[Problem requirements]
In the items, from the line containing "object is located at coordinates (488, 170)." through the end of the items, substitute "open space" for "free region" and write out that stretch again with everything else unchanged.

[Task data]
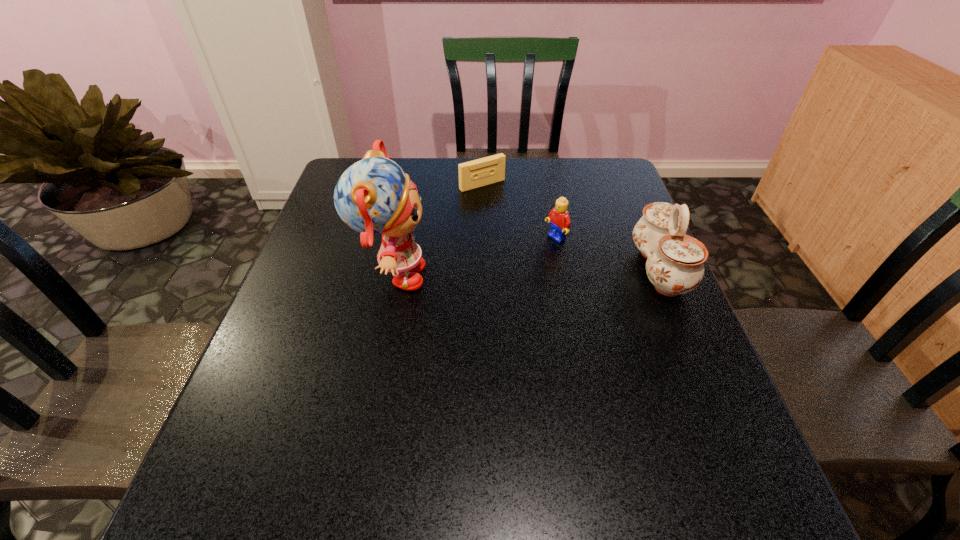
Where is `doll`? This screenshot has height=540, width=960. doll is located at coordinates (373, 196).

Locate an element on the screen. The width and height of the screenshot is (960, 540). the leftmost object is located at coordinates 373,196.

Identify the location of chinaware. pos(675,261).

Where is `the third shortest object`? the third shortest object is located at coordinates (675, 261).

Image resolution: width=960 pixels, height=540 pixels. What are the coordinates of `Lego` in the screenshot? It's located at (559, 219).

Locate an element on the screen. the third tallest object is located at coordinates (559, 219).

Where is `videotape`? This screenshot has height=540, width=960. videotape is located at coordinates (488, 170).

Where is `the shortest object`? the shortest object is located at coordinates (488, 170).

You are a GUI agent. You are given a task and a screenshot of the screen. Output one action in this format:
    pyautogui.click(x=<x>, y=<y>)
    Task: Click on the free region located 0.360m on the face of the doll
    The width and height of the screenshot is (960, 540).
    Given the screenshot: What is the action you would take?
    pyautogui.click(x=577, y=278)

Identify the location of blank area located 0.330m by the handle of the third shortest object. Image resolution: width=960 pixels, height=540 pixels. (501, 269).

[Full output]
Where is `the shortest object`? the shortest object is located at coordinates (488, 170).

You are a GUI agent. You are given a task and a screenshot of the screen. Output one action in this format:
    pyautogui.click(x=<x>, y=<y>)
    Task: Click on the open space located 0.360m on the face of the doll
    The width and height of the screenshot is (960, 540).
    Given the screenshot: What is the action you would take?
    pyautogui.click(x=577, y=278)

Identify the location of blank area located 0.330m by the handle of the third shortest object. Image resolution: width=960 pixels, height=540 pixels. (501, 269).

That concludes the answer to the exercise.